ASSIGNMENT - In the data below, find every line with the word "purple" and copy it.

(RAW DATA)

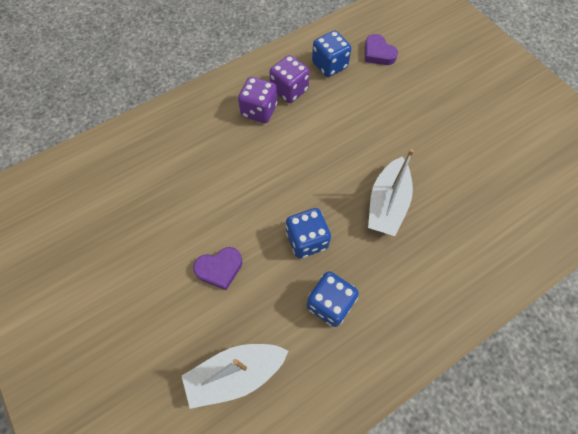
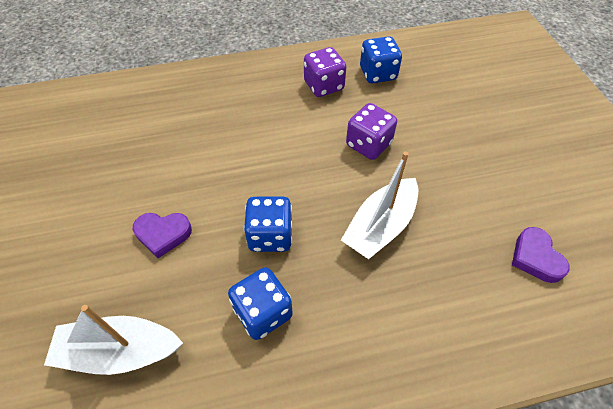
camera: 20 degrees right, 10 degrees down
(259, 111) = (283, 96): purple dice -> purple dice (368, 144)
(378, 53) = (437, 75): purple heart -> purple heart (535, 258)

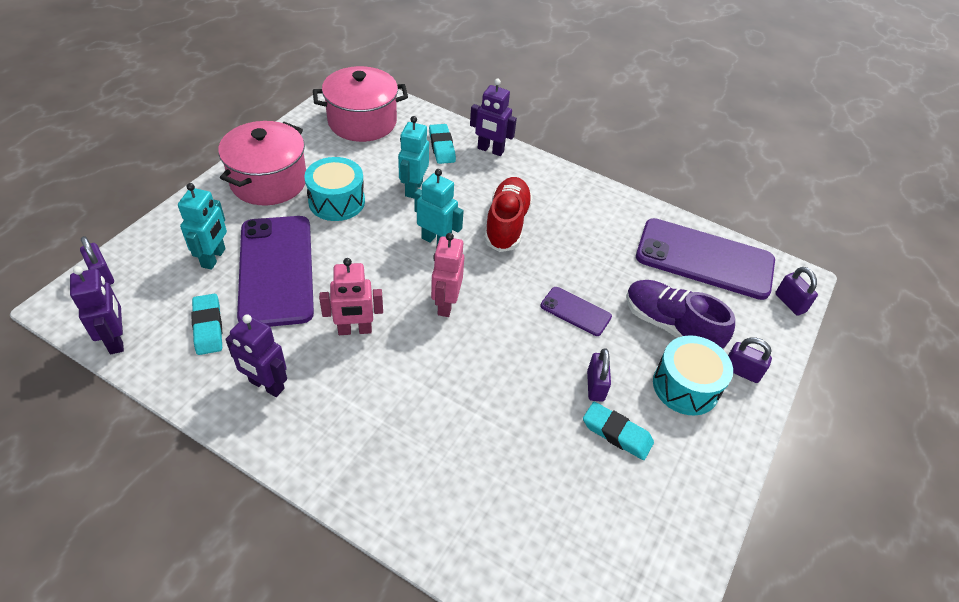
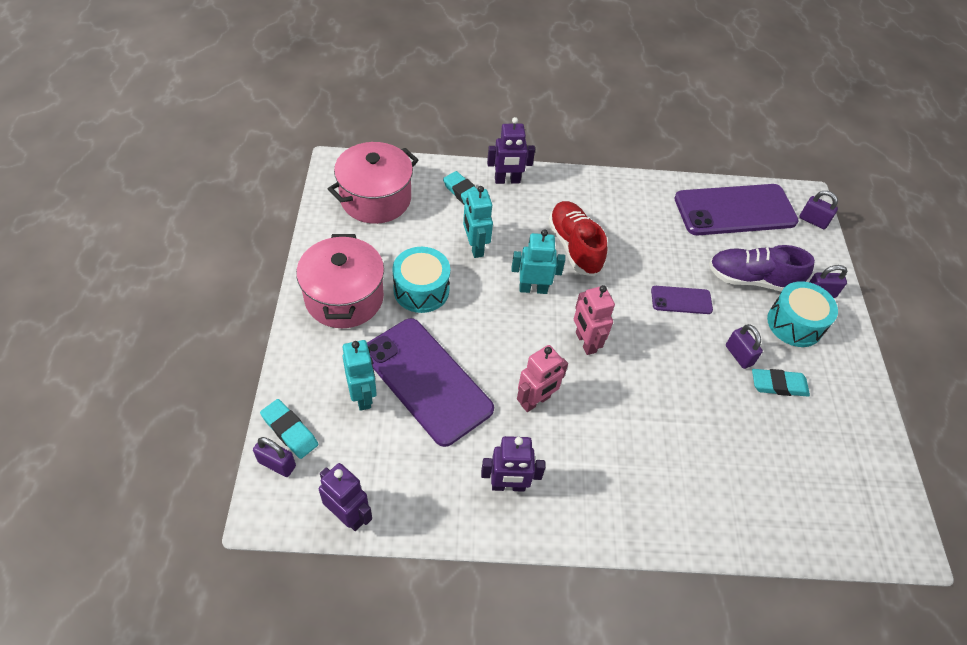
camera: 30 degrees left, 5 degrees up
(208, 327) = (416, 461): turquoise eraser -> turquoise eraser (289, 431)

(End RAW DATA)

RESPONSE -
(259, 111) = (283, 96): purple dice -> purple dice (368, 144)
(378, 53) = (437, 75): purple heart -> purple heart (535, 258)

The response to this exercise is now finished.